- Input data:
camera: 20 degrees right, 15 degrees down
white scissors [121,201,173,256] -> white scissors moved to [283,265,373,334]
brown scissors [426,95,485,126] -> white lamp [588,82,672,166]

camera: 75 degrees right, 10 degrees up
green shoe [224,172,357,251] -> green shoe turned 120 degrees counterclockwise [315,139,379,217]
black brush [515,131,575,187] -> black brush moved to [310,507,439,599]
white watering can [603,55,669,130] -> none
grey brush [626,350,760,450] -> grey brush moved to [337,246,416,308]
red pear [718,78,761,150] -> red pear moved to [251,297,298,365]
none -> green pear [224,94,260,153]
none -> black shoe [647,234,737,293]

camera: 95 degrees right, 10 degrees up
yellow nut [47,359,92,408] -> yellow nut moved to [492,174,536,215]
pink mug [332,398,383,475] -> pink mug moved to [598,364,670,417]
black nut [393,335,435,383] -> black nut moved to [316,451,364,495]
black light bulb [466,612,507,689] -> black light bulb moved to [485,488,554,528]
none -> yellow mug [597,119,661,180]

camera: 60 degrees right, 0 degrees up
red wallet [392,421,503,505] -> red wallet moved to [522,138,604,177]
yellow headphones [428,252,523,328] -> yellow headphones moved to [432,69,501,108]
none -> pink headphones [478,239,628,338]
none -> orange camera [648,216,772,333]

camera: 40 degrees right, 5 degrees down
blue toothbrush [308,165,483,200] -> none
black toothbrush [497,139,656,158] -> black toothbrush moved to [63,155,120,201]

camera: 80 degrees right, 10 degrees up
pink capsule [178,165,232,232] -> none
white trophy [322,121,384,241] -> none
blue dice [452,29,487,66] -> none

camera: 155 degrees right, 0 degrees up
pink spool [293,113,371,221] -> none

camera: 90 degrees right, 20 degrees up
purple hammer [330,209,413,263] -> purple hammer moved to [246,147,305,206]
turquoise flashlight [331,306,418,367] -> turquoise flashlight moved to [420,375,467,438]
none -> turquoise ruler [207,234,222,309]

- Exercise:
Exactly the lines above from the one with "none -> green pear [224,94,260,153]" to the one with "none -> orange camera [648,216,772,333]", both included, are to be quoted; leave the rest out.

- Response for this exercise:
none -> green pear [224,94,260,153]
none -> black shoe [647,234,737,293]

camera: 95 degrees right, 10 degrees up
yellow nut [47,359,92,408] -> yellow nut moved to [492,174,536,215]
pink mug [332,398,383,475] -> pink mug moved to [598,364,670,417]
black nut [393,335,435,383] -> black nut moved to [316,451,364,495]
black light bulb [466,612,507,689] -> black light bulb moved to [485,488,554,528]
none -> yellow mug [597,119,661,180]

camera: 60 degrees right, 0 degrees up
red wallet [392,421,503,505] -> red wallet moved to [522,138,604,177]
yellow headphones [428,252,523,328] -> yellow headphones moved to [432,69,501,108]
none -> pink headphones [478,239,628,338]
none -> orange camera [648,216,772,333]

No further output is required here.